(Records shown Opens)
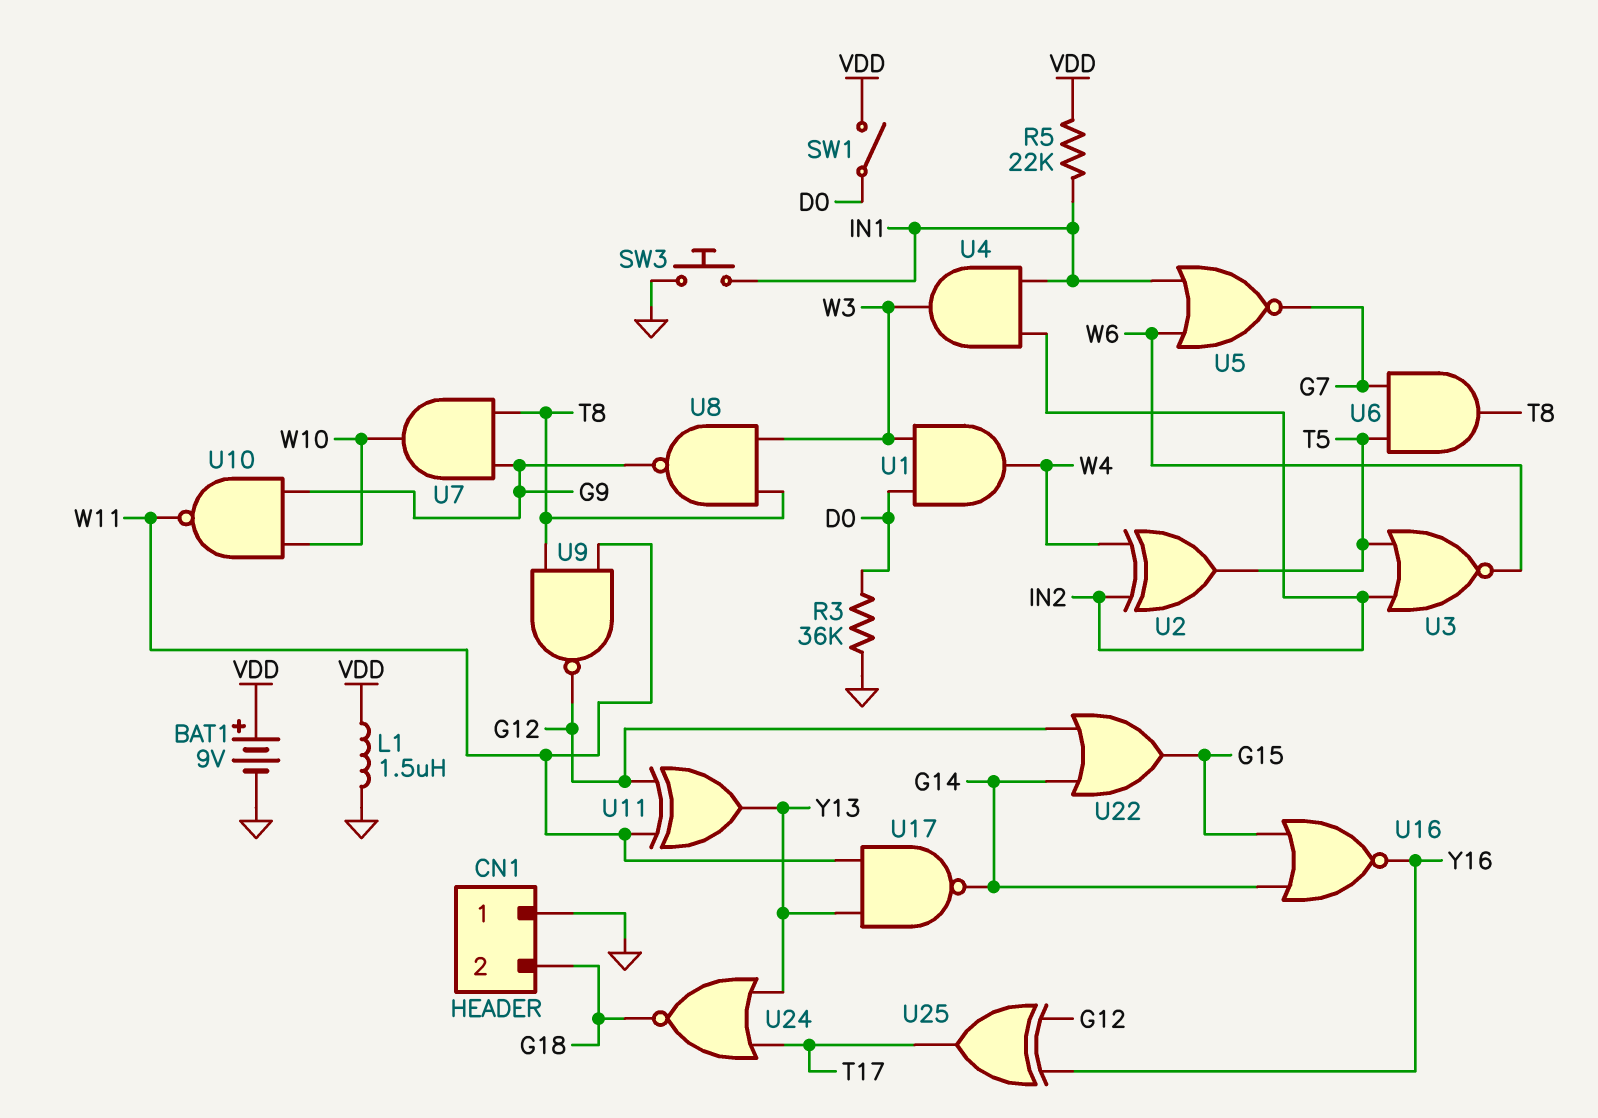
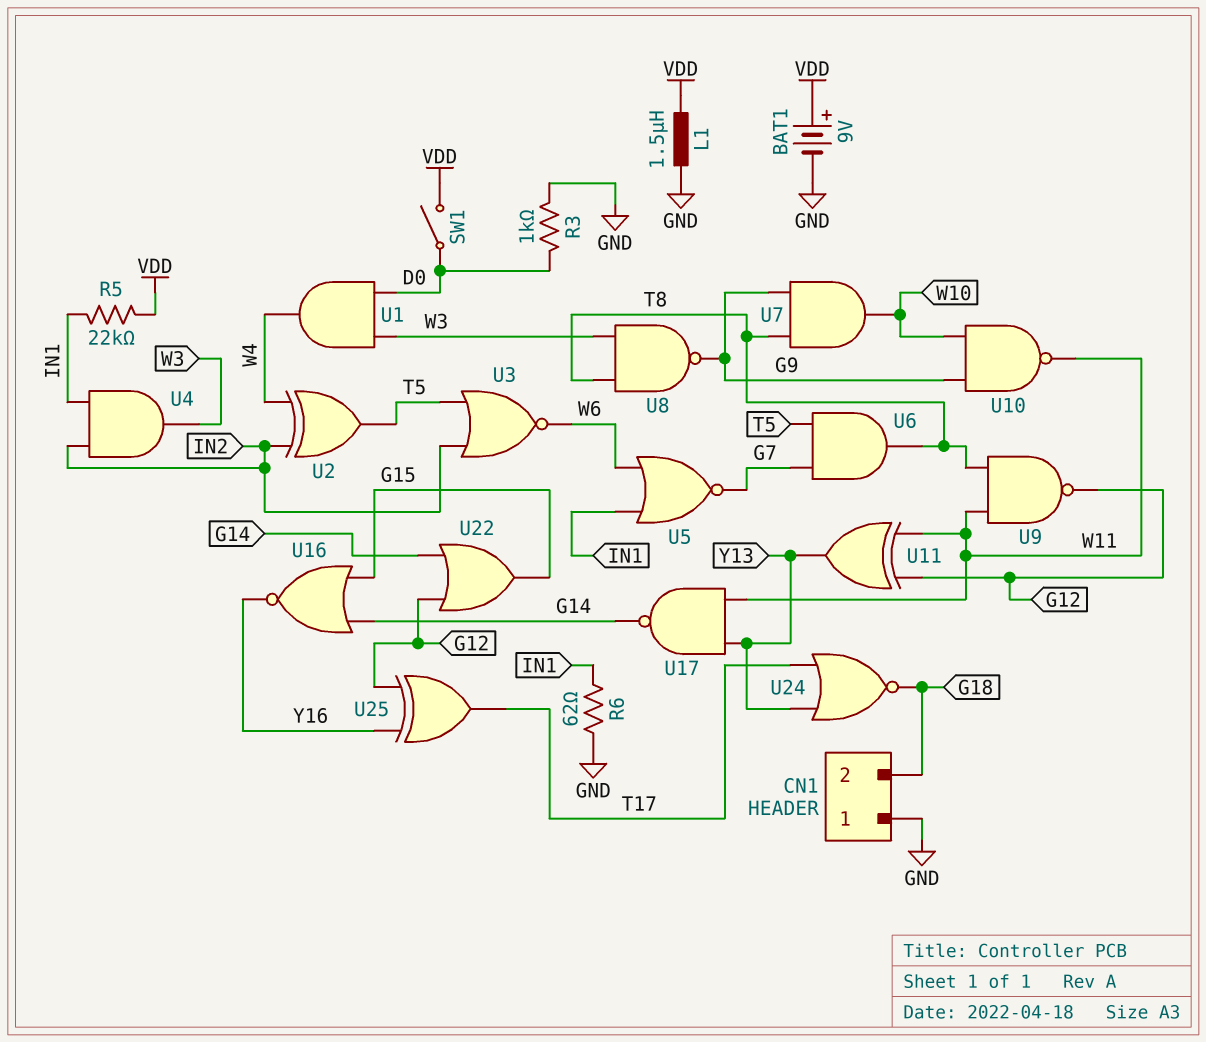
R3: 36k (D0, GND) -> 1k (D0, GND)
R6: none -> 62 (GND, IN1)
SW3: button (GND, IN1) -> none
(Records shown Closes)
(Records shown Opens)
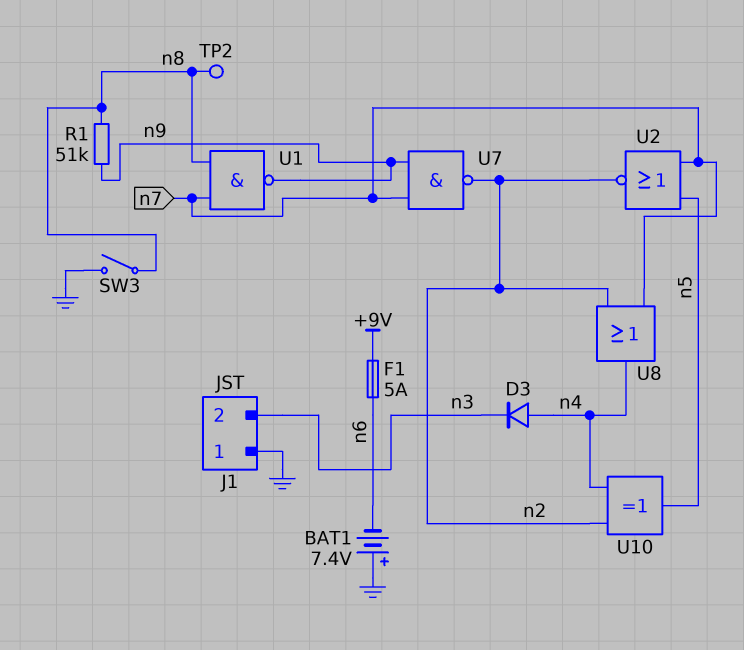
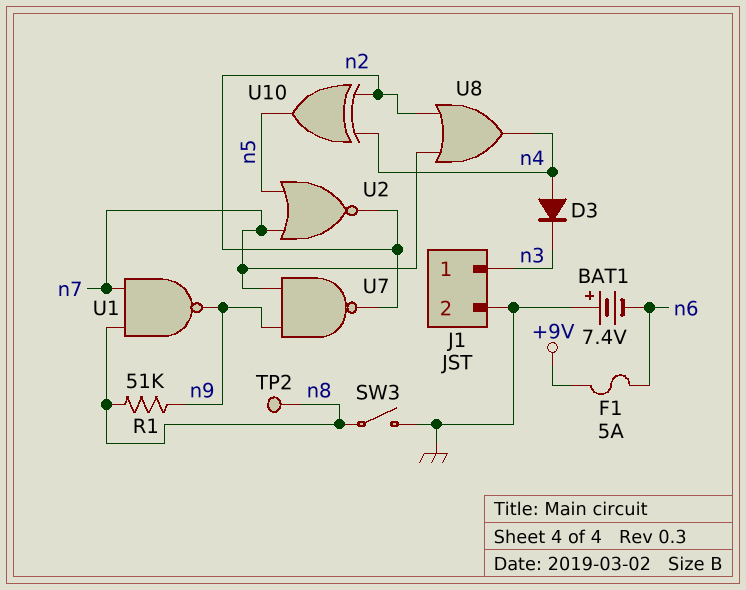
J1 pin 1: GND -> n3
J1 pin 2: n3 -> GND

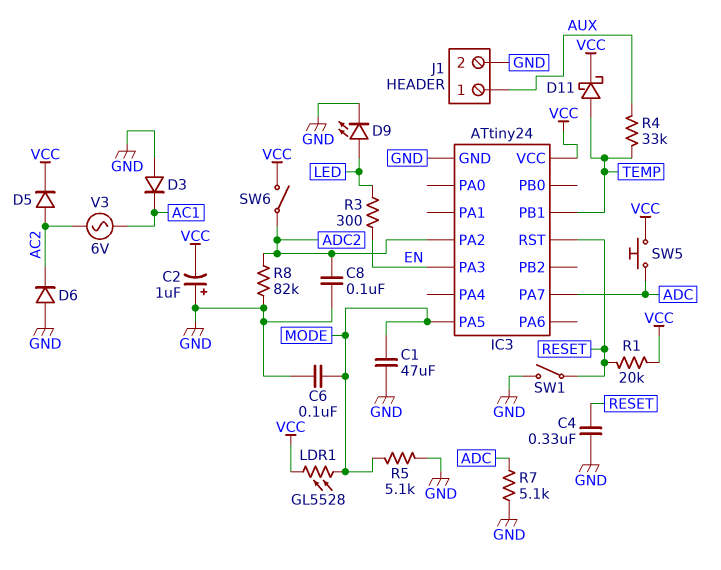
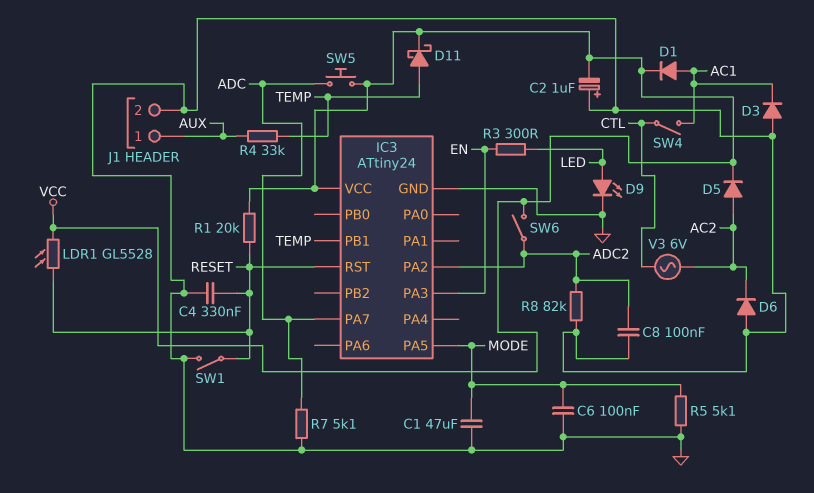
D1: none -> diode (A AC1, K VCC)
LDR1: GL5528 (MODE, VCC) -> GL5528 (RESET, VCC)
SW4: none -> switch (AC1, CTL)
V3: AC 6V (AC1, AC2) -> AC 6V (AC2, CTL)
(Records shown Closes)
(Records shown Opens)
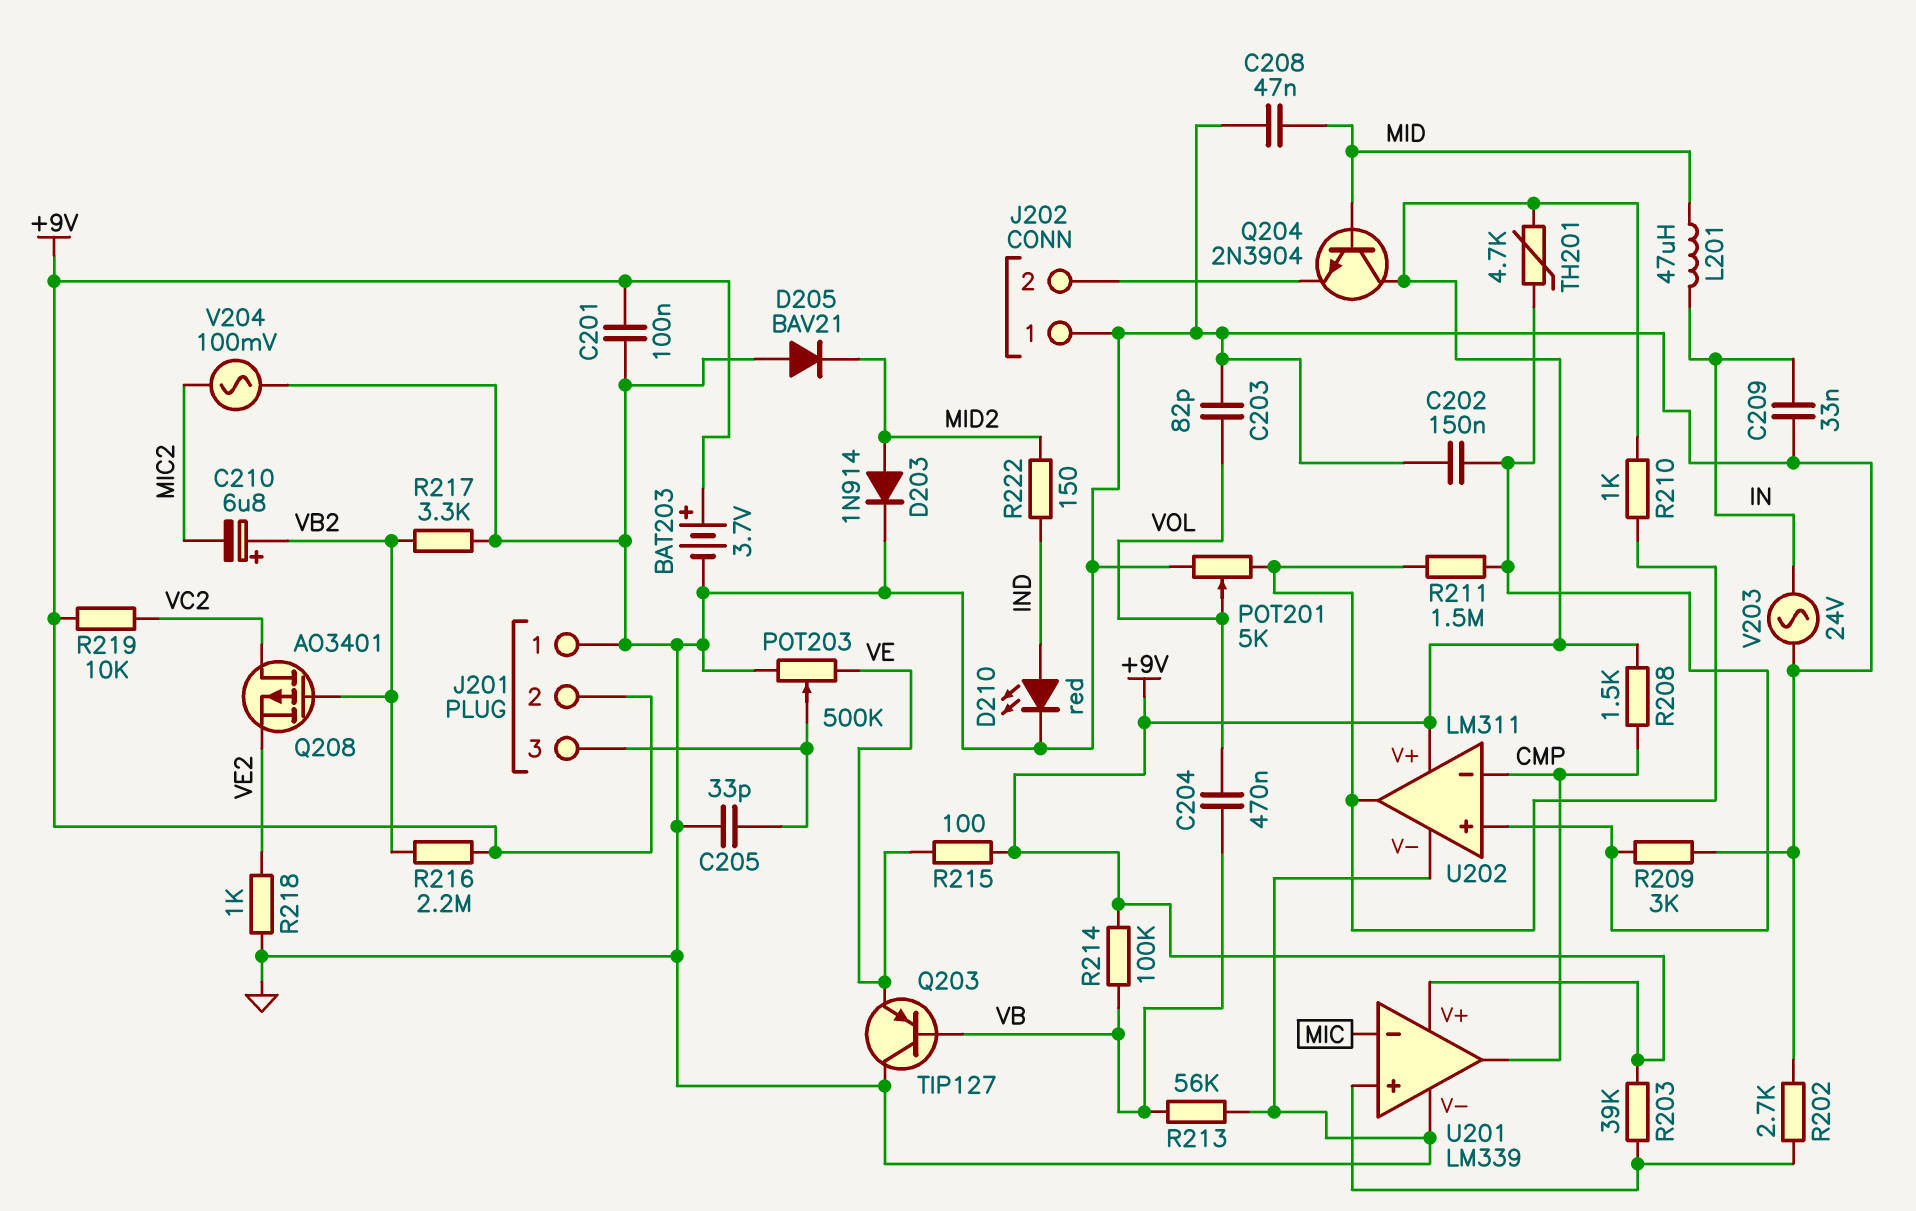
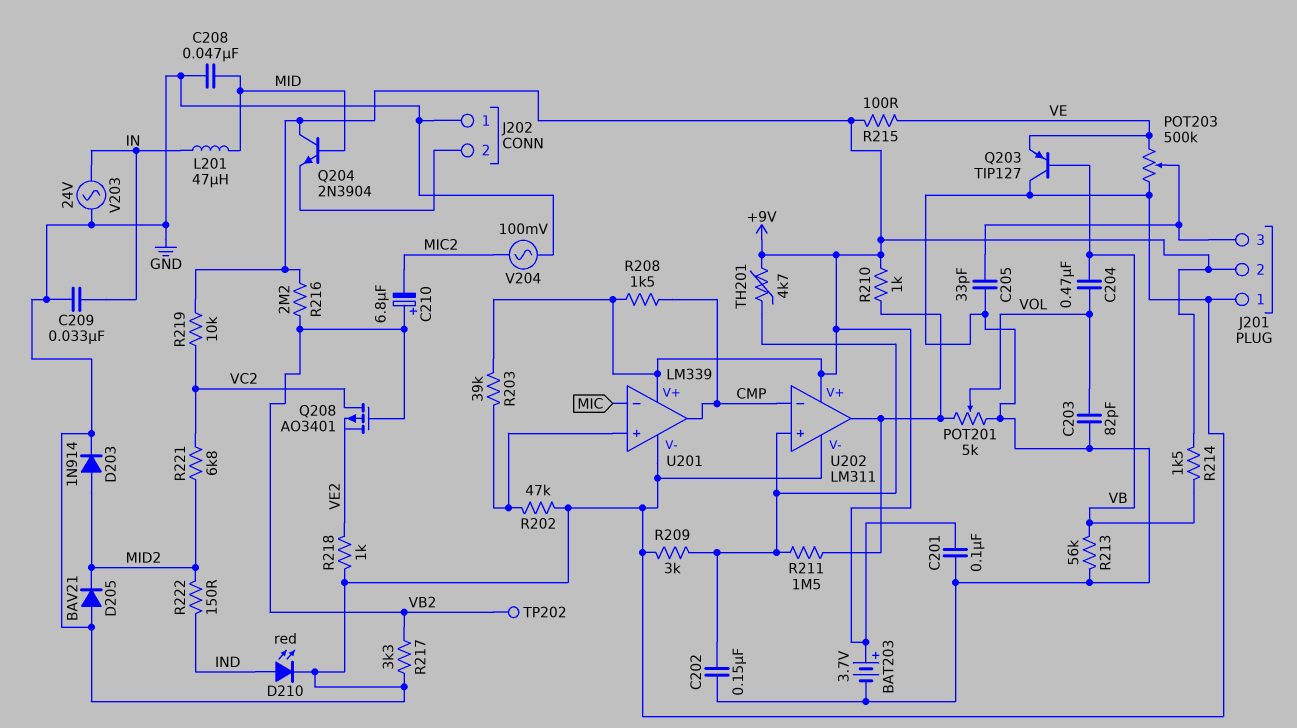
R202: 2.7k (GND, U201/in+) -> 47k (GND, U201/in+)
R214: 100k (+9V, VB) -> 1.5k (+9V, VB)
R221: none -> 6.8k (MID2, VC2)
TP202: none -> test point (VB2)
(Records shown Closes)
The task: In the listing above, locate the line containing "R3: 36k (D0, GND) -> 1k (D0, GND)" and the line containing "SW3: button (GND, IN1) -> none", then transcribe both and every line between them verbatim.

Response to this task:
R3: 36k (D0, GND) -> 1k (D0, GND)
R6: none -> 62 (GND, IN1)
SW3: button (GND, IN1) -> none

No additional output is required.